• **Information provided**:
Start of Block
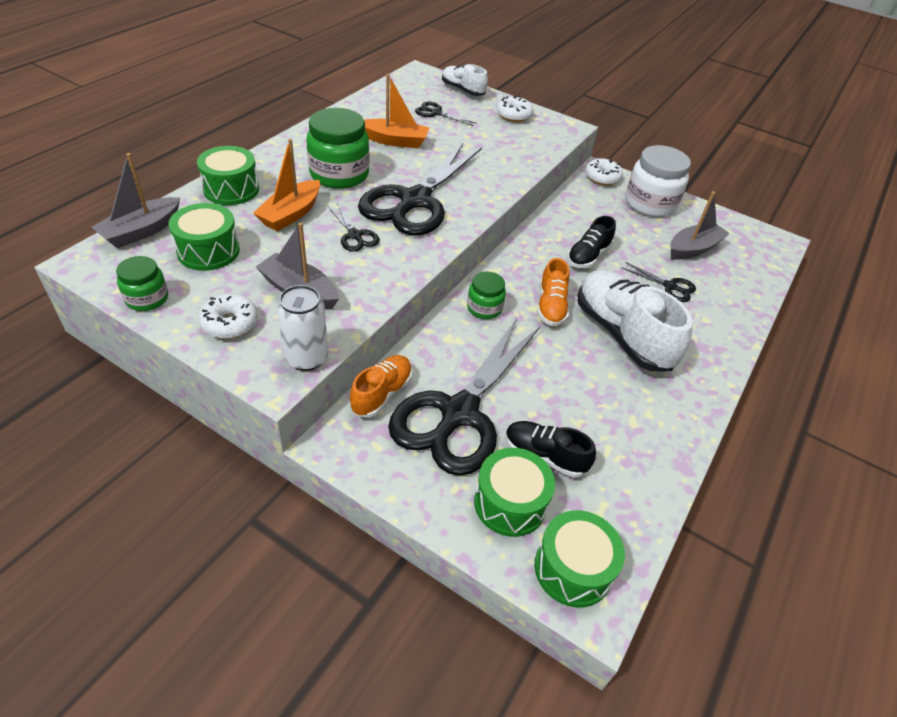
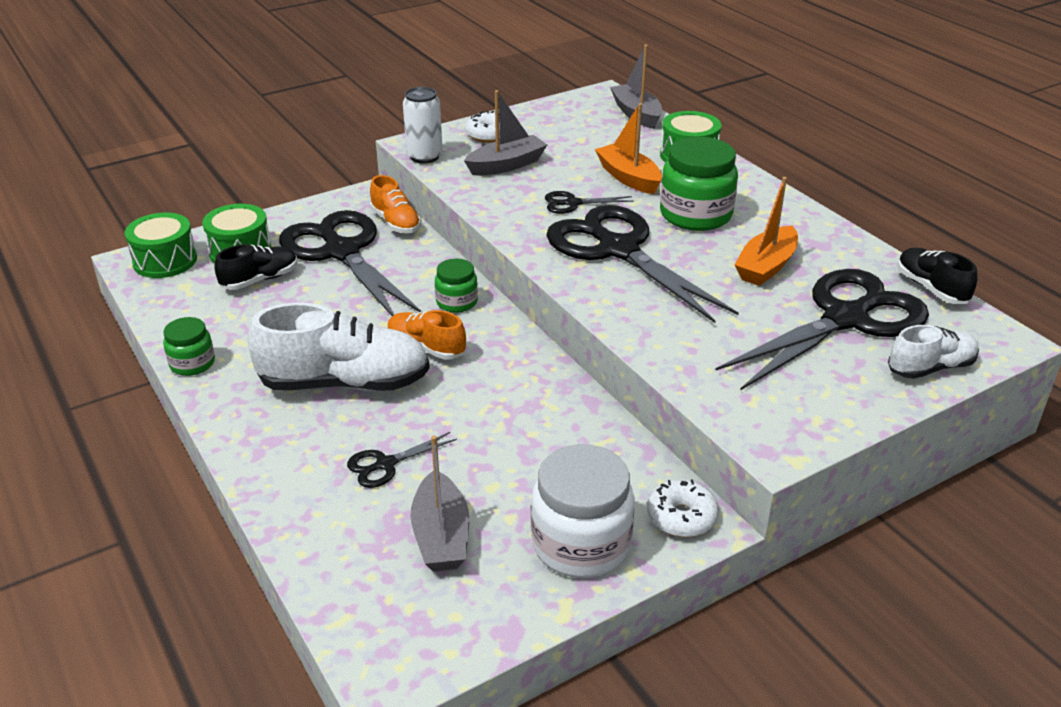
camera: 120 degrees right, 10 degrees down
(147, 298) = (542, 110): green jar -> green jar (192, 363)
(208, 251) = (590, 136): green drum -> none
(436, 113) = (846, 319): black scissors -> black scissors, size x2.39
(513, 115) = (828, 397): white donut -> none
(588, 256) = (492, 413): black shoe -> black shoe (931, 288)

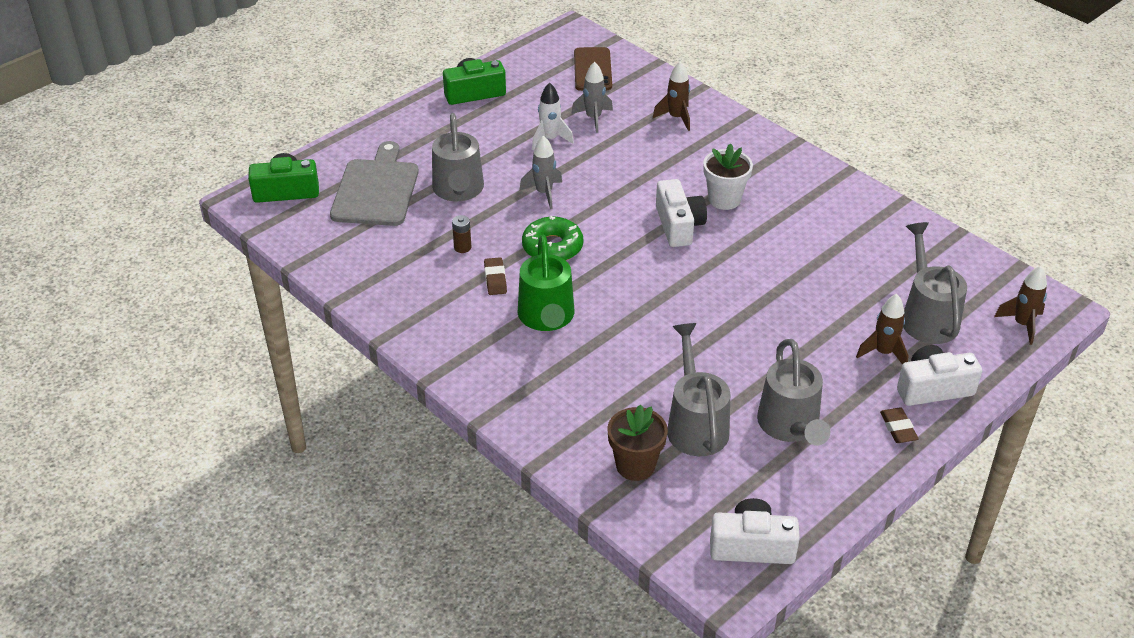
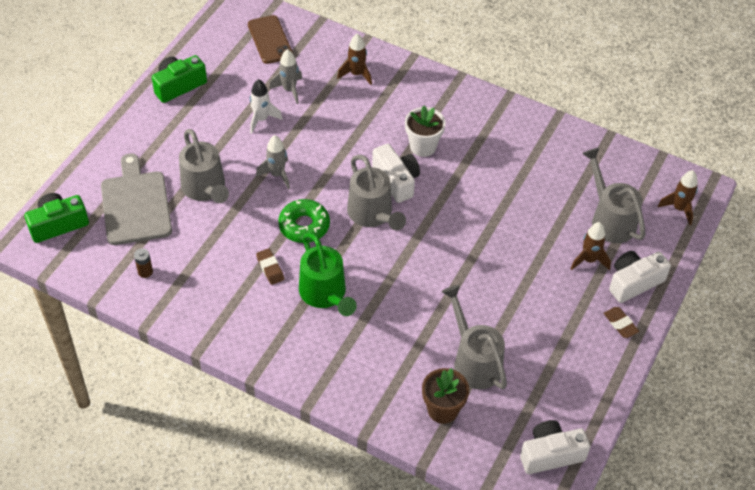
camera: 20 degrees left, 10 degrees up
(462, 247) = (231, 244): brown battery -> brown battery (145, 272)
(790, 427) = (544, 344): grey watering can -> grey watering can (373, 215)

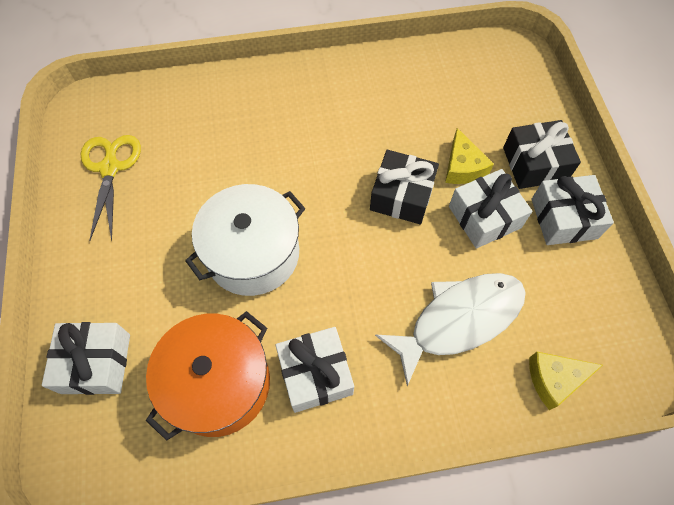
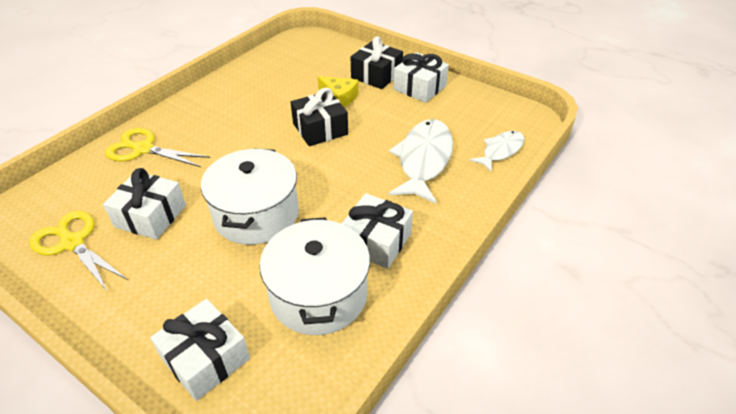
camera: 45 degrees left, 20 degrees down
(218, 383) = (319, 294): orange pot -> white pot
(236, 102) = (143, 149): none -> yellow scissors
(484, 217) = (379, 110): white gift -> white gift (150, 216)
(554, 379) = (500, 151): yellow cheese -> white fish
End of Block
Start of Block
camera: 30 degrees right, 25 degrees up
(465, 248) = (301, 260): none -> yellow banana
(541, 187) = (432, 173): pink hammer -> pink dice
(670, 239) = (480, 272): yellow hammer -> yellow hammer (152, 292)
End of Block
• **Task instructions**:
What you return must be an exact retyping of the lines above starting at the line with "camera: 45 degrees left, 20 degrees down" and ending at the line with "(554, 379) = (500, 151): yellow", and nothing besides.

• **Reply to the exercise**:
camera: 45 degrees left, 20 degrees down
(218, 383) = (319, 294): orange pot -> white pot
(236, 102) = (143, 149): none -> yellow scissors
(484, 217) = (379, 110): white gift -> white gift (150, 216)
(554, 379) = (500, 151): yellow cheese -> white fish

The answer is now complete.